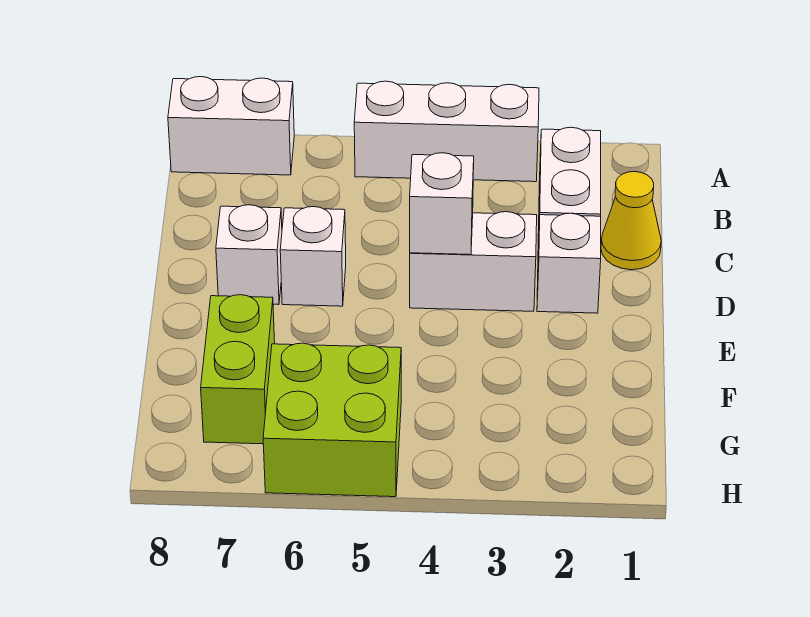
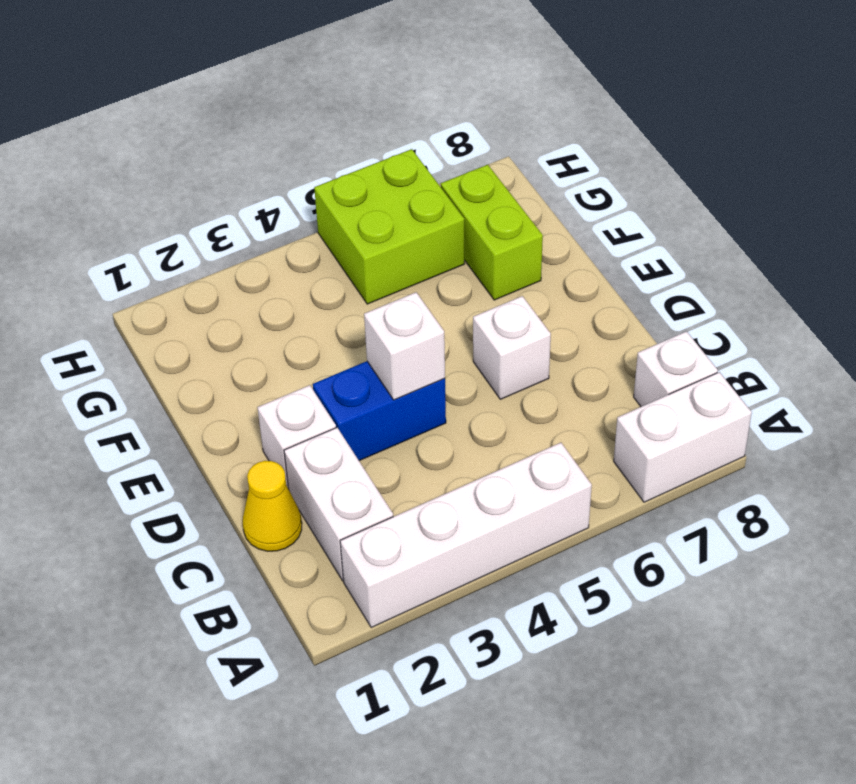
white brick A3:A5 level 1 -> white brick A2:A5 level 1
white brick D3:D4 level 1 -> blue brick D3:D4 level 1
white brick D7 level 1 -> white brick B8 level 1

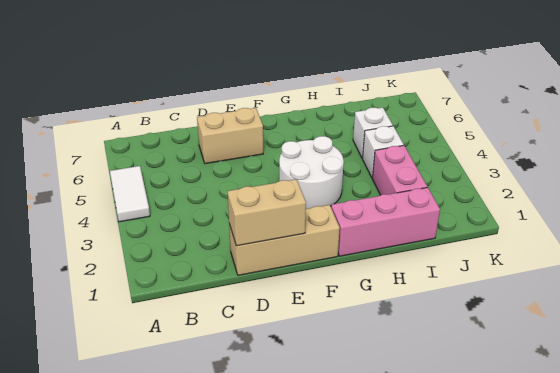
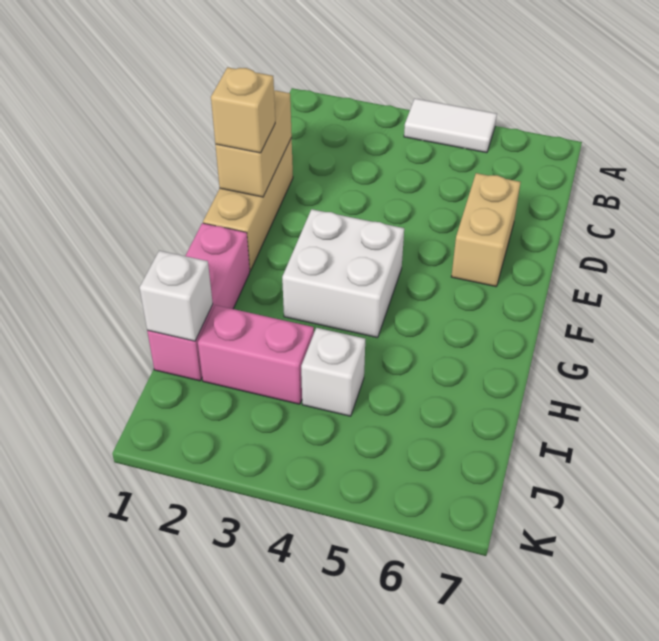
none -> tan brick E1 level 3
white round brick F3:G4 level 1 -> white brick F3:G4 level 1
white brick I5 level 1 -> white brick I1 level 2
----
→ **What is needed**
An exact copy of every entry, minus the pictures, is what you should return.

→ **Exercise output**
white brick A3:A5 level 1 -> white brick A2:A5 level 1
white brick D3:D4 level 1 -> blue brick D3:D4 level 1
white brick D7 level 1 -> white brick B8 level 1

none -> tan brick E1 level 3
white round brick F3:G4 level 1 -> white brick F3:G4 level 1
white brick I5 level 1 -> white brick I1 level 2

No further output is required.